▶ [Dataset entries]:
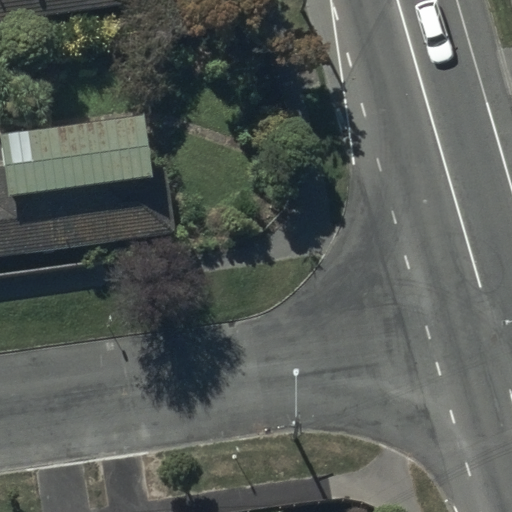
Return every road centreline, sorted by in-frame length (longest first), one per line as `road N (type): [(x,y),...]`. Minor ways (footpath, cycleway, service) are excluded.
road 1 (residential): [(0,413),(499,343)]
road 2 (secondary): [(398,0),(499,343)]
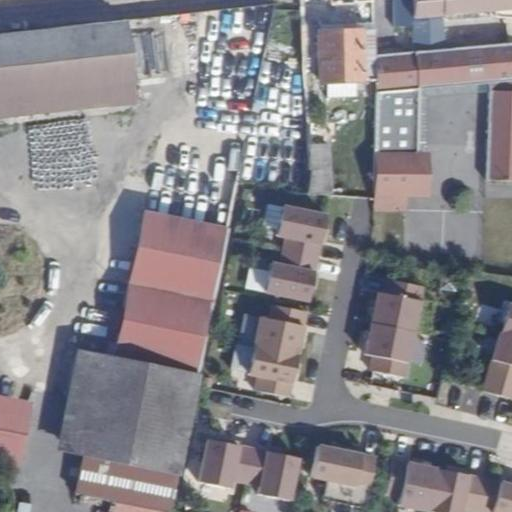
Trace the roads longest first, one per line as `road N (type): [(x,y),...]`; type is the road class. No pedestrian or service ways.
road 1 (residential): [(331,407),(328,374),(361,203)]
road 2 (residential): [(511,447),(331,407)]
road 3 (residential): [(127,0),(0,15)]
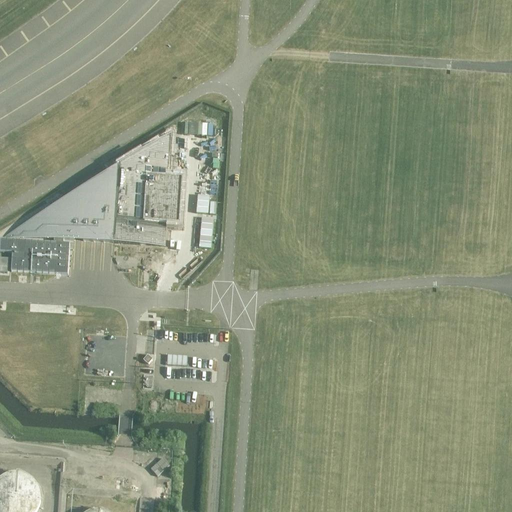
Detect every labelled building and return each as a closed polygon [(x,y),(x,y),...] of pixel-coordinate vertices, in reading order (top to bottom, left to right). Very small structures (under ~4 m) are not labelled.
[(169,173),(172,134),(127,162),(65,200),(3,238),(54,241),(64,242),(114,245),(165,248),(166,229),(185,230),(188,174),(169,173)] [(68,275),(70,244),(64,244),(64,242),(54,241),(54,243),(1,240),(0,247),(0,248),(0,252),(11,253),(12,253),(11,272),(30,273),(33,273),(56,275),(68,275)] [(148,356),(143,361),(148,365),(152,360),(148,356)] [(157,477),(169,467),(163,459),(151,470),(157,477)] [(40,503),(41,498),(40,494),(39,489),(37,485),(34,481),(30,478),(26,476),(22,474),(17,474),(13,474),(8,475),(4,477),(0,480),(0,479),(0,511),(36,511),(37,511),(39,507),(40,503)]
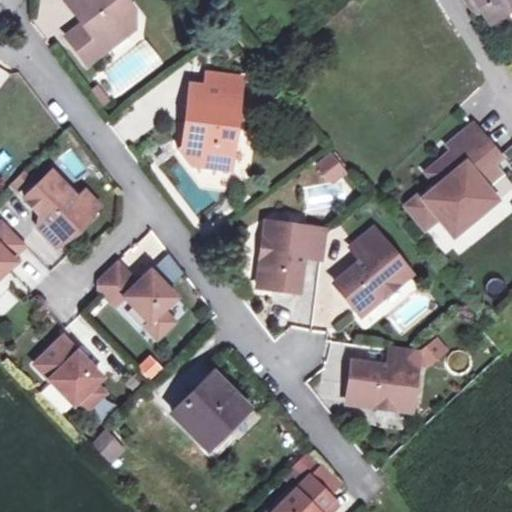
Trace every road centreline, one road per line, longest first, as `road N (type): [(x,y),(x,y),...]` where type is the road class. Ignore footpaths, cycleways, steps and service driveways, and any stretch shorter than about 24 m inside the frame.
road 1 (residential): [(151,207),(354,471)]
road 2 (residential): [(0,13),(151,207)]
road 3 (residential): [(58,298),(151,207)]
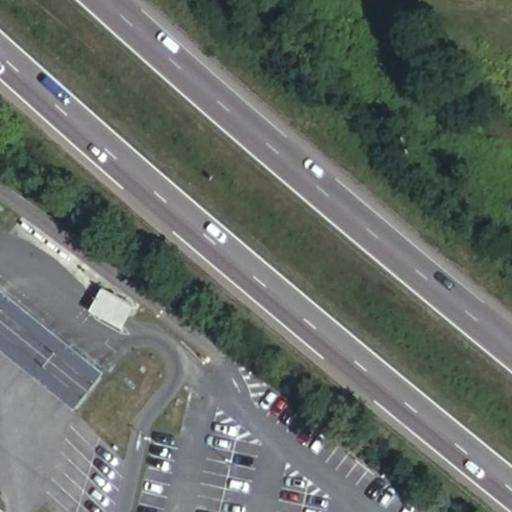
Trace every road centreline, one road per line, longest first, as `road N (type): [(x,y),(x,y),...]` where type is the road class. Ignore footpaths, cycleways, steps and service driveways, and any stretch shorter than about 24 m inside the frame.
road 1 (motorway): [(0,50),(185,219),(511,485)]
road 2 (motorway): [(511,344),(277,155),(117,0)]
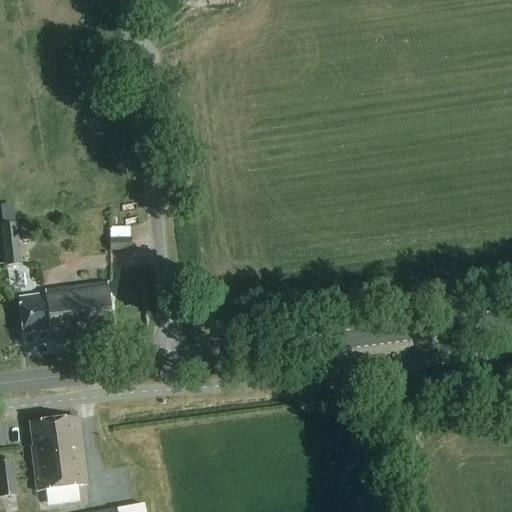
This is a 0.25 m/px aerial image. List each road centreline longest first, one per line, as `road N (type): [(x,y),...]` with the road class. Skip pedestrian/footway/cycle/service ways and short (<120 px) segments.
road 1 (unclassified): [(165,365),(130,0)]
road 2 (tertiary): [(165,365),(511,319)]
road 3 (tertiary): [(0,385),(165,365)]
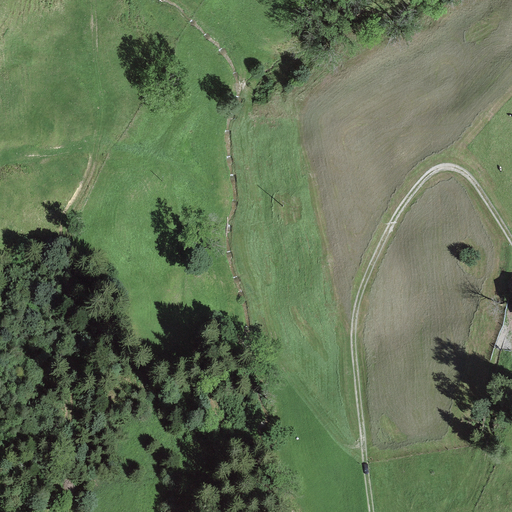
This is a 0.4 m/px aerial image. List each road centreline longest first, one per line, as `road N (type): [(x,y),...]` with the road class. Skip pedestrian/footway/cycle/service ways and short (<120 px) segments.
road 1 (track): [(372,511),(353,324),(382,241),(423,183),(446,166),(469,179),(511,240)]
road 2 (track): [(46,511),(69,433),(72,294),(64,240),(99,134)]
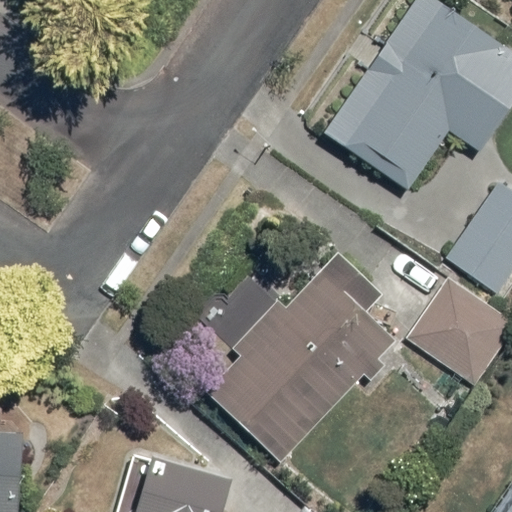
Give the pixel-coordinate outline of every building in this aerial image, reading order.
[(511,115),(511,46),(442,0),(423,0),(332,136),(412,189),(451,132),(485,155),(511,115)] [(511,273),(511,180),(508,178),(450,260),(498,293),(511,273)] [(245,358),(213,389),(283,461),(404,343),(377,316),(393,300),(348,255),(295,307),(288,300),(237,350),(245,358)] [(511,323),(511,313),(451,275),(410,339),(476,381),(511,323)] [(0,511),(24,511),(30,435),(0,432),(0,511)] [(238,511),(247,482),(163,458),(147,511),(238,511)]
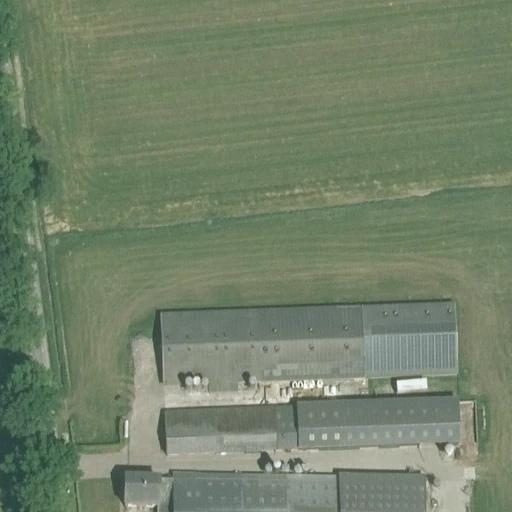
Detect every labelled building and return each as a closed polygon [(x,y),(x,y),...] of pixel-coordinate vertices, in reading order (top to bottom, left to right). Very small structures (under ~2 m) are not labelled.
[(362,309),(181,316),(161,317),(164,386),(208,385),(208,393),(236,393),(236,383),(455,375),(453,307),(362,309)] [(459,445),(457,401),(327,407),(329,450),(459,445)] [(329,450),(327,407),(286,410),(288,452),(329,450)] [(288,452),(286,410),(274,410),(165,414),(166,457),(276,453),(288,452)] [(338,476),(338,480),(285,479),(193,476),(173,475),(173,482),(158,482),(159,481),(125,480),(124,507),(157,508),(157,511),(423,511),(424,479),(338,476)]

▶ [Problem details]: Copy out every line of the records above with no changes, leaving out the pictures.

▶ [Answer to this task]:
Return every road centreline, sorted by in-frame length (longest first), one per line as `road N (type): [(x,y),...]`. Minor ways (footpath, cycleway, service) are excluded.
road 1 (residential): [(0,413),(499,343)]
road 2 (secondary): [(398,0),(499,343)]
Trace the roads longest first, one per line as `road N (type): [(x,y),...]`; type is the road class. No pedestrian or service ways.
road 1 (residential): [(331,407),(328,374),(361,203)]
road 2 (residential): [(511,447),(331,407)]
road 3 (residential): [(127,0),(0,15)]
Detect every labelled building and return each as a closed polygon [(x,y),(x,y),...] of pixel-coordinate vertices, in reading order (top to bottom, left to right). Very small structures (under ~4 m) are not labelled.
[(169,173),(172,134),(127,162),(65,200),(3,238),(54,241),(64,242),(114,245),(165,248),(166,229),(185,230),(188,174),(169,173)] [(68,275),(70,244),(64,244),(64,242),(54,241),(54,243),(1,240),(0,247),(0,248),(0,252),(11,253),(12,253),(11,272),(30,273),(33,273),(56,275),(68,275)] [(148,356),(143,361),(148,365),(152,360),(148,356)] [(157,477),(169,467),(163,459),(151,470),(157,477)] [(40,503),(41,498),(40,494),(39,489),(37,485),(34,481),(30,478),(26,476),(22,474),(17,474),(13,474),(8,475),(4,477),(0,480),(0,479),(0,511),(36,511),(37,511),(39,507),(40,503)]
Trace every road centreline, one road per line, longest first, as `road N (type): [(x,y),(x,y),...]` where type is the road class. Ignore footpaths, cycleways, steps and service driveways, and any stretch shorter than about 24 m inside the frame.
road 1 (residential): [(151,207),(354,471)]
road 2 (residential): [(0,13),(151,207)]
road 3 (residential): [(58,298),(151,207)]
Trace every road centreline, one road per line, longest first, as `road N (type): [(x,y),(x,y),...]` where type is the road class. Ignore footpaths, cycleways, steps and service driveways, and any stretch shorter than about 24 m inside the frame.
road 1 (motorway): [(0,50),(185,219),(511,485)]
road 2 (motorway): [(511,344),(277,155),(117,0)]
This is a 0.25 m/px aerial image. List each road centreline longest first, one per line, as `road N (type): [(x,y),...]` with the road class. Skip pedestrian/footway/cycle/service ways and short (<120 px) segments.
road 1 (unclassified): [(165,365),(130,0)]
road 2 (tertiary): [(165,365),(511,319)]
road 3 (tertiary): [(0,385),(165,365)]
This is a 0.4 m/px aerial image. List each road centreline longest first, one per line, as `road N (type): [(x,y),...]` with the road class. Skip pedestrian/footway/cycle/service ways and short (<120 px) segments.
road 1 (track): [(372,511),(353,324),(382,241),(423,183),(446,166),(469,179),(511,240)]
road 2 (track): [(46,511),(69,433),(72,294),(64,240),(99,134)]
Give the pixel-coordinate outline of every building in this aerial image, reading order.
[(511,115),(511,46),(442,0),(423,0),(332,136),(412,189),(451,132),(485,155),(511,115)] [(511,273),(511,180),(508,178),(450,260),(498,293),(511,273)] [(245,358),(213,389),(283,461),(404,343),(377,316),(393,300),(348,255),(295,307),(288,300),(237,350),(245,358)] [(511,323),(511,313),(451,275),(410,339),(476,381),(511,323)] [(0,511),(24,511),(30,435),(0,432),(0,511)] [(238,511),(247,482),(163,458),(147,511),(238,511)]
Detect every labelled building and return each as a closed polygon [(x,y),(x,y),...] of pixel-coordinate vertices, in reading order (top to bottom, left to right). Very small structures (under ~2 m) are not labelled.
[(362,309),(181,316),(161,317),(164,386),(208,385),(208,393),(236,393),(236,383),(455,375),(453,307),(362,309)] [(459,445),(457,401),(327,407),(329,450),(459,445)] [(329,450),(327,407),(286,410),(288,452),(329,450)] [(288,452),(286,410),(274,410),(165,414),(166,457),(276,453),(288,452)] [(338,476),(338,480),(285,479),(193,476),(173,475),(173,482),(158,482),(159,481),(125,480),(124,507),(157,508),(157,511),(423,511),(424,479),(338,476)]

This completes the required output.